AIM OF THE EXERCISE
Omit every picture, then return each line of the data below exactly.

PROVIDED DATA
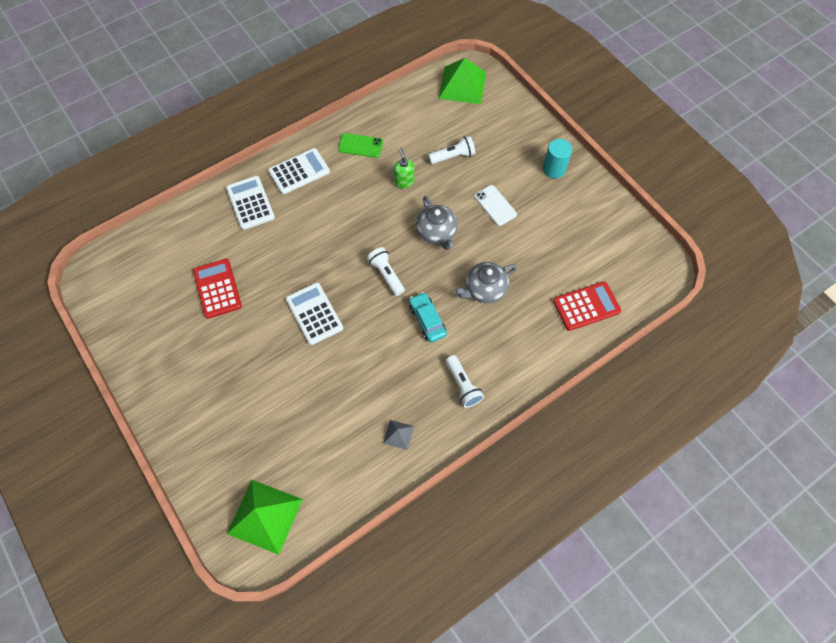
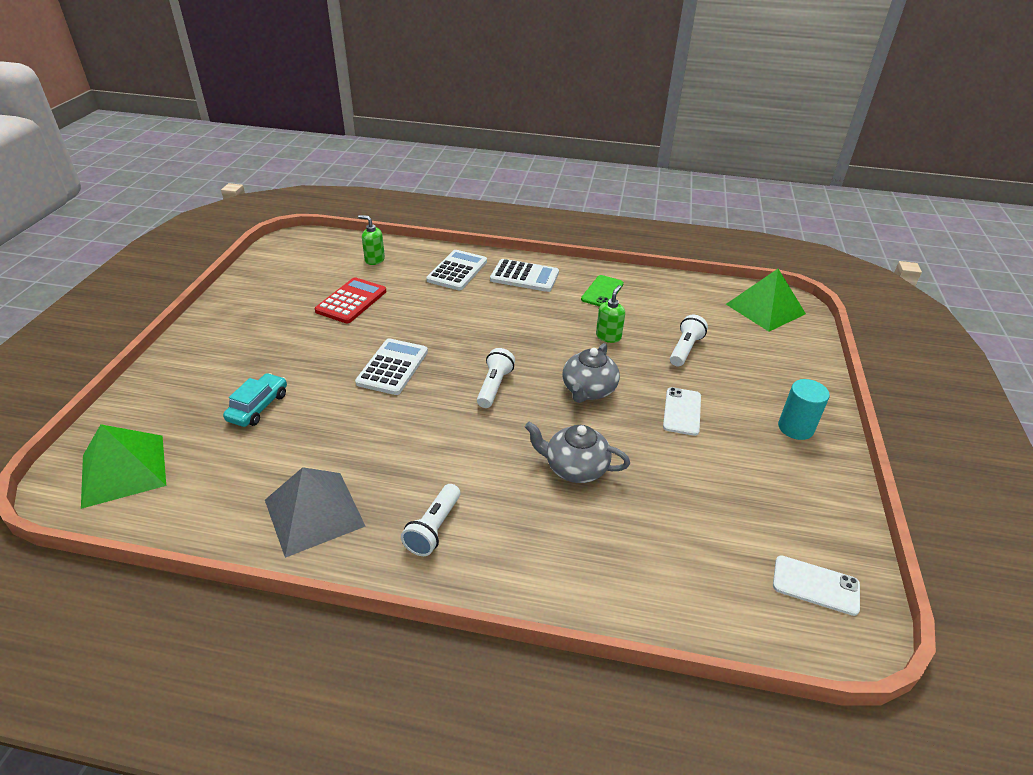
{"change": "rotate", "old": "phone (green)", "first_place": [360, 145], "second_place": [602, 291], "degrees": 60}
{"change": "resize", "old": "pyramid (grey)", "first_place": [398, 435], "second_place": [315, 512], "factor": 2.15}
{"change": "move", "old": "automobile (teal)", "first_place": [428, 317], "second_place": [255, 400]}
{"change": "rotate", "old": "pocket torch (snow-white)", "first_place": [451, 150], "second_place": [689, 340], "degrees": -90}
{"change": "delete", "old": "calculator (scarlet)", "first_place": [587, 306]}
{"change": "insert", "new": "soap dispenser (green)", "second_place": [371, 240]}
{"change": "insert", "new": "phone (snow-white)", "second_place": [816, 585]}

FINAL ANSWER
{"change": "rotate", "old": "phone (green)", "first_place": [360, 145], "second_place": [602, 291], "degrees": 60}
{"change": "resize", "old": "pyramid (grey)", "first_place": [398, 435], "second_place": [315, 512], "factor": 2.15}
{"change": "move", "old": "automobile (teal)", "first_place": [428, 317], "second_place": [255, 400]}
{"change": "rotate", "old": "pocket torch (snow-white)", "first_place": [451, 150], "second_place": [689, 340], "degrees": -90}
{"change": "delete", "old": "calculator (scarlet)", "first_place": [587, 306]}
{"change": "insert", "new": "soap dispenser (green)", "second_place": [371, 240]}
{"change": "insert", "new": "phone (snow-white)", "second_place": [816, 585]}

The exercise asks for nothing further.